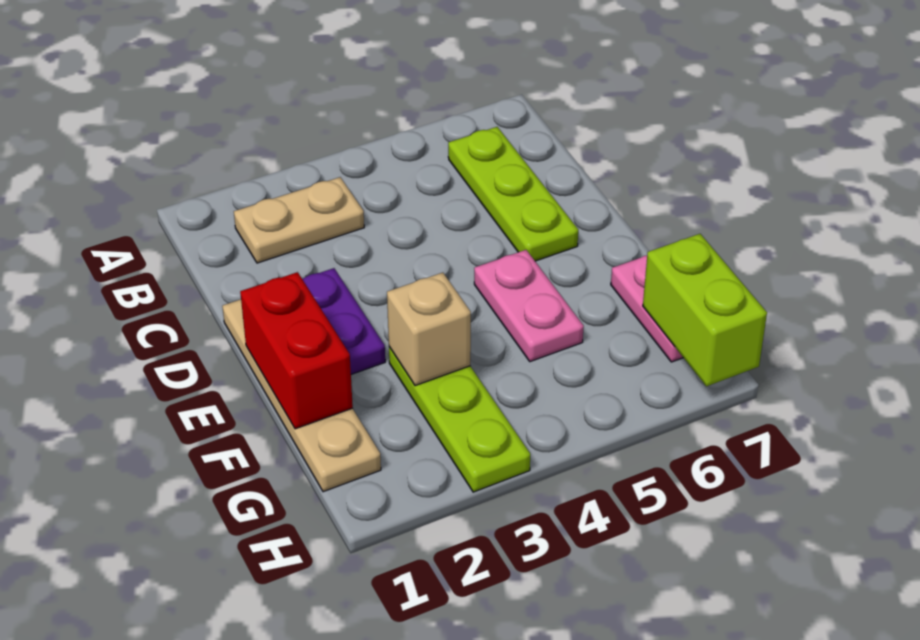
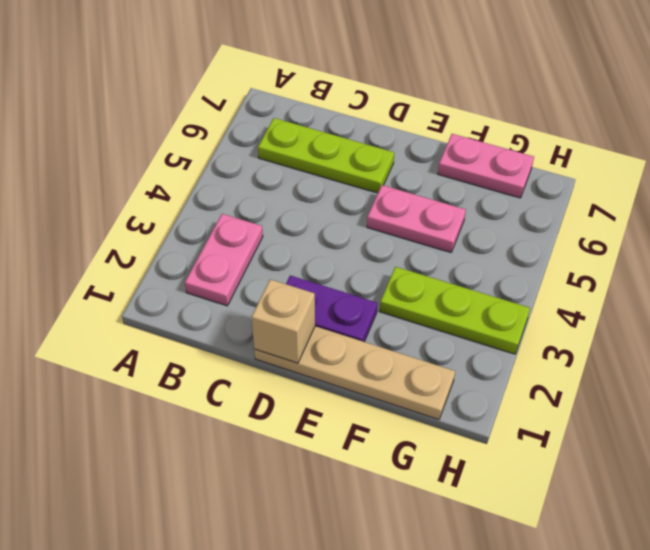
tan plate B2:B3 level 1 -> pink plate B2:B3 level 1
red brick E1:F1 level 2 -> none
tan brick F3 level 2 -> tan brick D1 level 2
lime brick G7:H7 level 2 -> none

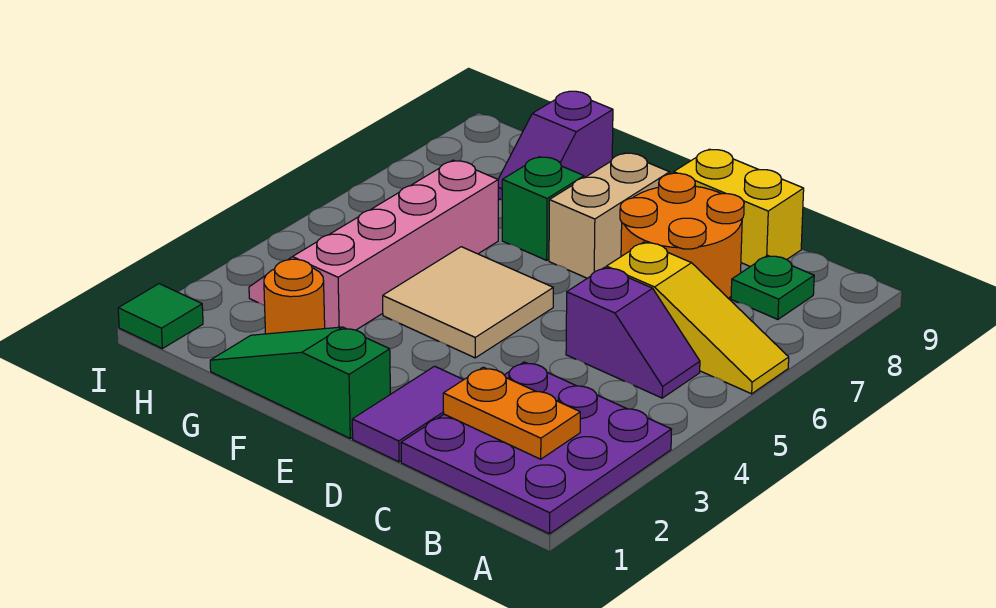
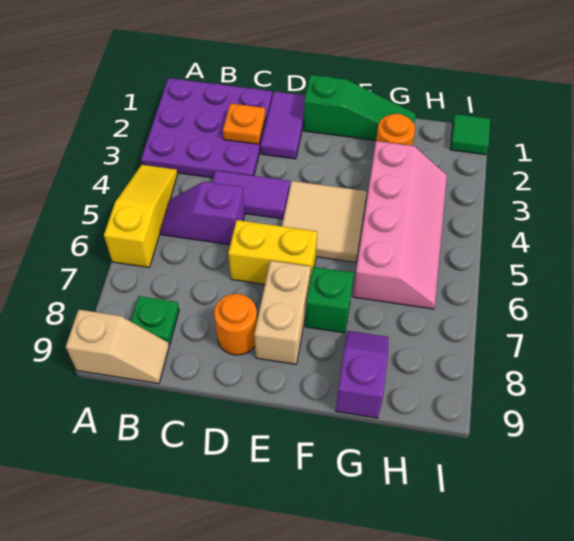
yellow slope A6:C6 level 1 top C -> yellow slope A4:A6 level 1 top 6
none -> tan slope A9:B9 level 1 top A
orange plate B2:C2 level 2 -> orange plate C2 level 2
none -> purple tile C4:D4 level 1
orange round brick C7:D8 level 1 -> orange round brick D8 level 1
yellow brick C9:D9 level 1 -> yellow brick D6:E6 level 1

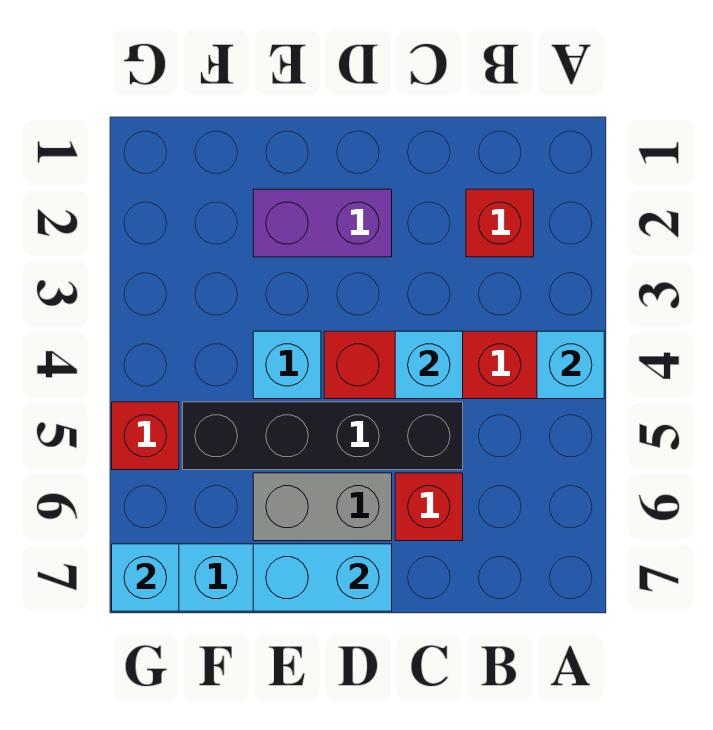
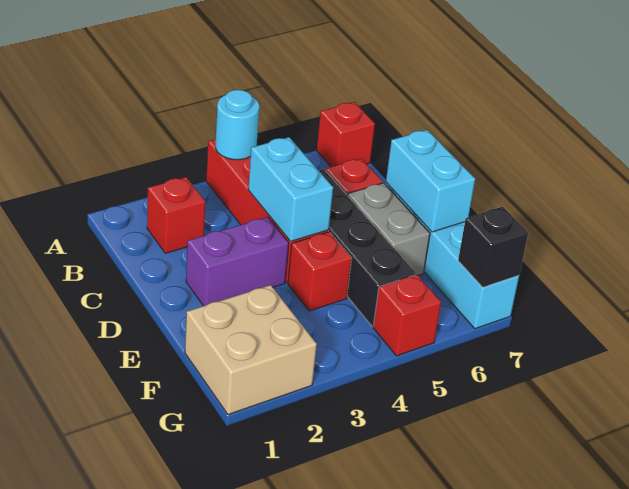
cyan brick A4 level 2 -> cyan round brick A4 level 2
none -> red brick A7 level 1
cyan brick C4 level 2 -> cyan brick C4:D4 level 2
purple brick D2:E2 level 1 -> purple brick D2:D3 level 1
cyan brick E4 level 1 -> red brick E4 level 1
none -> tan brick F1:G2 level 1
cyan brick G7 level 2 -> black brick G7 level 2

* **PROBLEM REQUIREMENTS**: After locating "none -> purple tile C4:D4 level 1" and "none -> red brick A7 level 1" in the records above, return exactly the line holding each one and every line between them; leave out the pictures.

* **WORKED SOLUTION**:
none -> purple tile C4:D4 level 1
orange round brick C7:D8 level 1 -> orange round brick D8 level 1
yellow brick C9:D9 level 1 -> yellow brick D6:E6 level 1

cyan brick A4 level 2 -> cyan round brick A4 level 2
none -> red brick A7 level 1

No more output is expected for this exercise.